Items listed in a dataset:
Segment Open
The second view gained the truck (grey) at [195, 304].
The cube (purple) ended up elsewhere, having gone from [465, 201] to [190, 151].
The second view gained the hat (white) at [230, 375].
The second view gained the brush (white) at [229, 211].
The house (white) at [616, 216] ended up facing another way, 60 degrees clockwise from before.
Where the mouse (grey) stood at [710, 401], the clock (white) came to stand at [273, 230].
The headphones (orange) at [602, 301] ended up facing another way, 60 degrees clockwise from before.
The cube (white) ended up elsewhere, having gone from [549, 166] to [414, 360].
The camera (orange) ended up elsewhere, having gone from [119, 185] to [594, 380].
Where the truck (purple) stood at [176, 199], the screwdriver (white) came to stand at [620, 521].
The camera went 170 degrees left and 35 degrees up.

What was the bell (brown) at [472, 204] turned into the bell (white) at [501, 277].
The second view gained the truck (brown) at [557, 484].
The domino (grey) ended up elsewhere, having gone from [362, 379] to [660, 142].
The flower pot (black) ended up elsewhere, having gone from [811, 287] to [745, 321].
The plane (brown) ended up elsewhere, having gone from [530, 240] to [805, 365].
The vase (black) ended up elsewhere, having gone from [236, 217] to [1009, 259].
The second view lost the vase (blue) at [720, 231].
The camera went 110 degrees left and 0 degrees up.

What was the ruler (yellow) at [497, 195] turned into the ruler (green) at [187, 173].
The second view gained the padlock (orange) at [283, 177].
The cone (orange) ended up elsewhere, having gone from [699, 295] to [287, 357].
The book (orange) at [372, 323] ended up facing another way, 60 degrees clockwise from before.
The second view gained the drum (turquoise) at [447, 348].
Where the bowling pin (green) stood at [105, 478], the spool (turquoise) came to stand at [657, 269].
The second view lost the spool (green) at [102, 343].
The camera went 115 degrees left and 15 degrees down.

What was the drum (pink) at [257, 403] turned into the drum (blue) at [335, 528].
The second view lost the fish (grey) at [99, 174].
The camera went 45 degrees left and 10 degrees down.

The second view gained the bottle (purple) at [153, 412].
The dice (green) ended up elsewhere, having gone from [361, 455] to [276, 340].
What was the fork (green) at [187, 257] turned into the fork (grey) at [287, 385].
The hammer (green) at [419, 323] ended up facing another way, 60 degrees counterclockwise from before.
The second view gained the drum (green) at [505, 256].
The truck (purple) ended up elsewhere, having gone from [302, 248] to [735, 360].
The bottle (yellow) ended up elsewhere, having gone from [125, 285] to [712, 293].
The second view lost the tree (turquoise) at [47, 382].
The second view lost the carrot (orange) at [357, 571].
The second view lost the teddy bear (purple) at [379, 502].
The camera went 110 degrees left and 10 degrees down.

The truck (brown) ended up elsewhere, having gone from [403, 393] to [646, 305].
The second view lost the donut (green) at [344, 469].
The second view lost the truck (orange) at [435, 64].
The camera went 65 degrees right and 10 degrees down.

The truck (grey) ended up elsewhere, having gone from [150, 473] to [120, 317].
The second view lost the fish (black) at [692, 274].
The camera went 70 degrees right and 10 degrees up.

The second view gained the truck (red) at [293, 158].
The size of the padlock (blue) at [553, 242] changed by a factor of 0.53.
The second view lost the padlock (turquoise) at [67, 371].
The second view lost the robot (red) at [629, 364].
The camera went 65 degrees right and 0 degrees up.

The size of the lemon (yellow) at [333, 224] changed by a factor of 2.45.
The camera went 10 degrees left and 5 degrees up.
Segment Closed
*BRIEF*.
Could you report how many lines of the entries include the word "cube"? Only the number is needed.

*REPLY TO THE TASK*.
2